GOAL OF THE EXERCISE:
When the line with "(587, 281) = (385, 178): brown" comes up, set it down and every later line to the end of the data, exactly and without pictures.

(Scene comparison data)
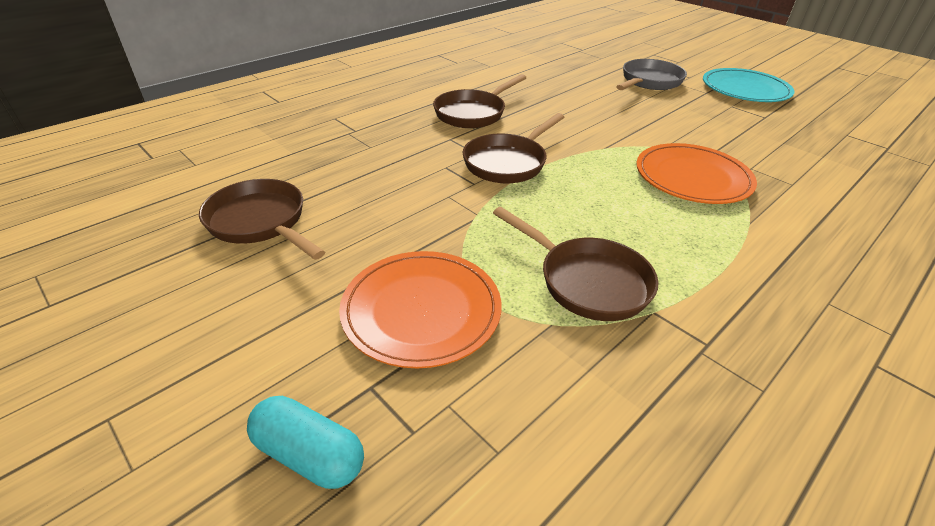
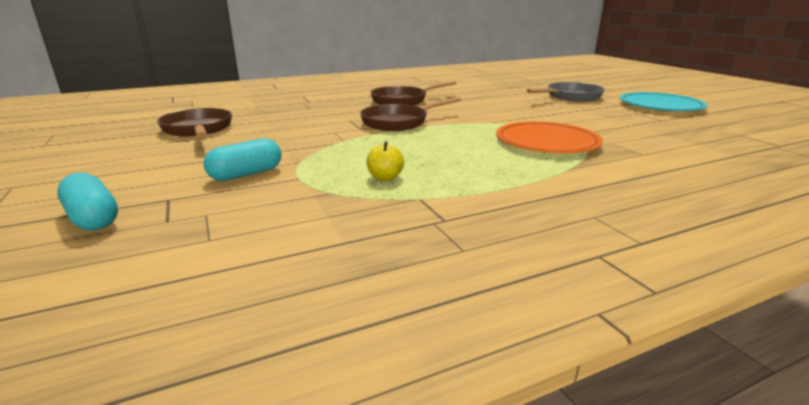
camera: 20 degrees right, 15 degrees down
(421, 310) = (246, 174): orange plate -> turquoise capsule
(587, 281) = (385, 178): brown pan -> yellow apple

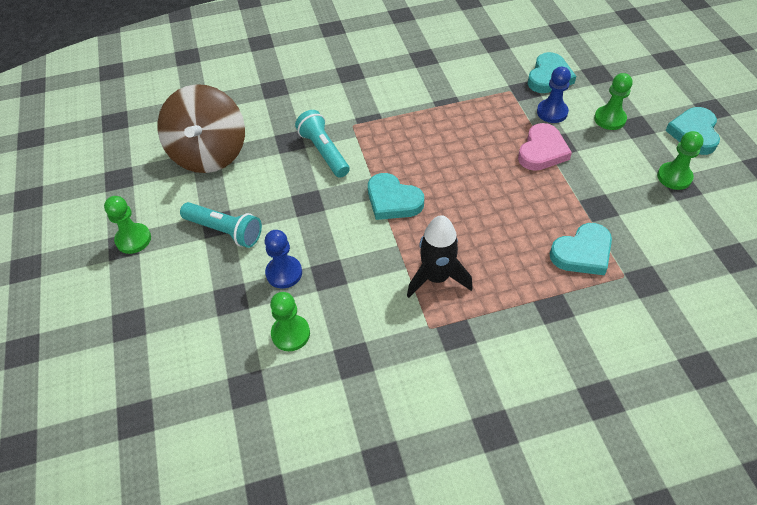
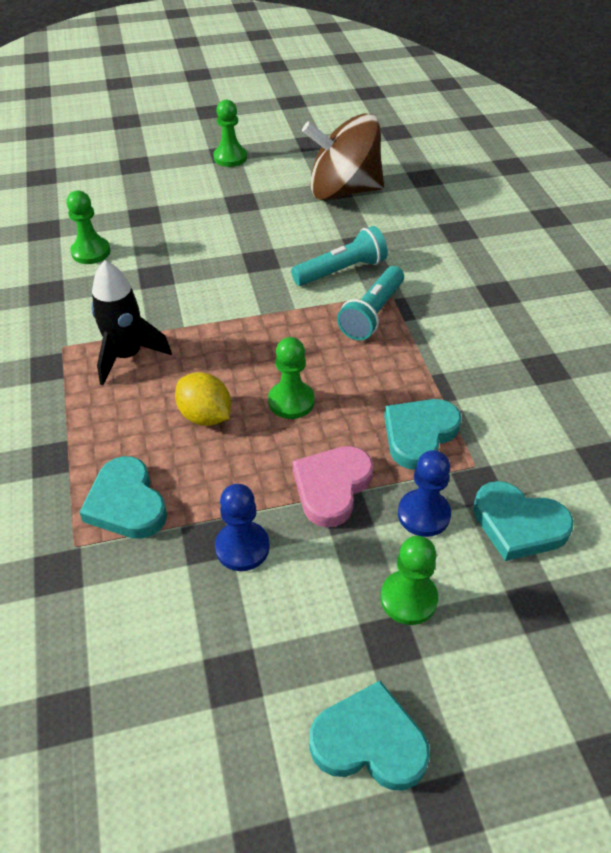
camera: 90 degrees right, 5 degrees down
(225, 231) = (230, 207): turquoise flashlight -> turquoise flashlight (372, 314)
(284, 273) = (166, 246): blue pawn -> blue pawn (242, 547)
(393, 200) = (253, 325): turquoise heart -> turquoise heart (419, 435)
(494, 219) = (205, 416): none -> yellow lemon
(542, 151) = (332, 487): pink heart -> pink heart turned 90 degrees clockwise
(674, 177) = (256, 669): green pawn -> green pawn (291, 401)

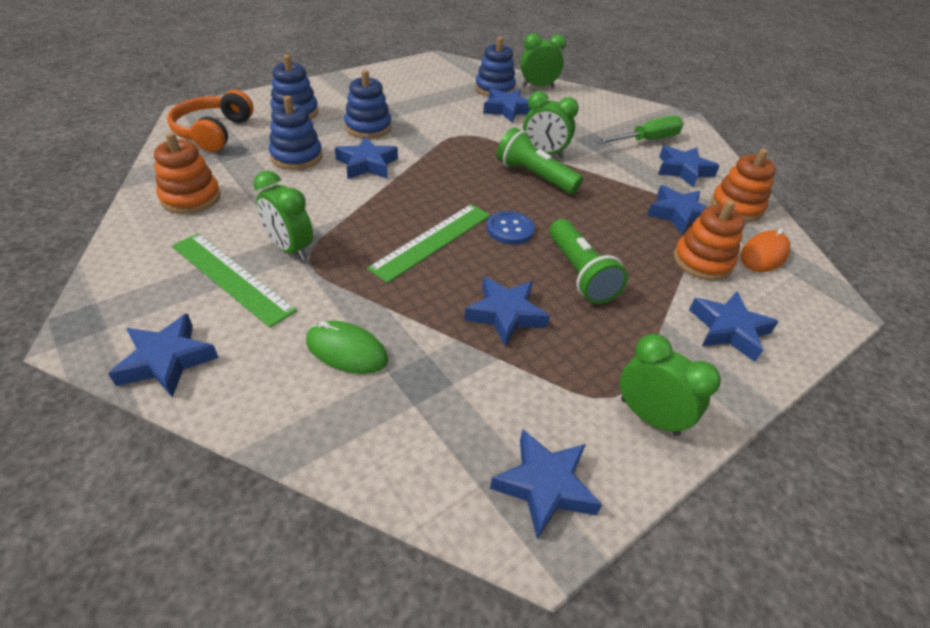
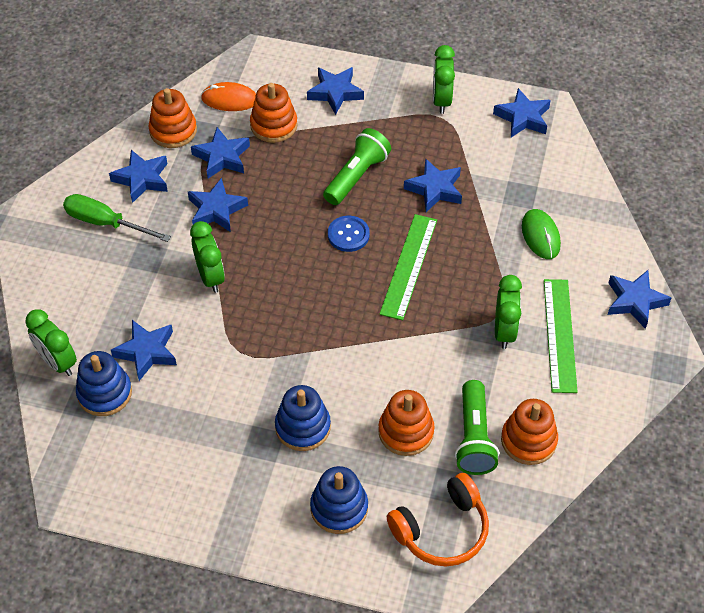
camera: 125 degrees left, 10 degrees up
(296, 157) = (406, 432): blue stacking toy -> orange stacking toy
(367, 164) = (362, 376): blue star -> blue star (216, 210)
(432, 241) = (409, 266): green ruler -> green ruler turned 75 degrees counterclockwise
(534, 176) = (258, 262): green flashlight -> green flashlight (474, 438)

RESPONSE TO THIS EXERCISE:
(587, 281) = (385, 178): brown pan -> yellow apple

camera: 90 degrees right, 5 degrees down
(225, 231) = (230, 207): turquoise flashlight -> turquoise flashlight (372, 314)
(284, 273) = (166, 246): blue pawn -> blue pawn (242, 547)
(393, 200) = (253, 325): turquoise heart -> turquoise heart (419, 435)
(494, 219) = (205, 416): none -> yellow lemon
(542, 151) = (332, 487): pink heart -> pink heart turned 90 degrees clockwise
(674, 177) = (256, 669): green pawn -> green pawn (291, 401)

camera: 125 degrees left, 10 degrees up
(296, 157) = (406, 432): blue stacking toy -> orange stacking toy
(367, 164) = (362, 376): blue star -> blue star (216, 210)
(432, 241) = (409, 266): green ruler -> green ruler turned 75 degrees counterclockwise
(534, 176) = (258, 262): green flashlight -> green flashlight (474, 438)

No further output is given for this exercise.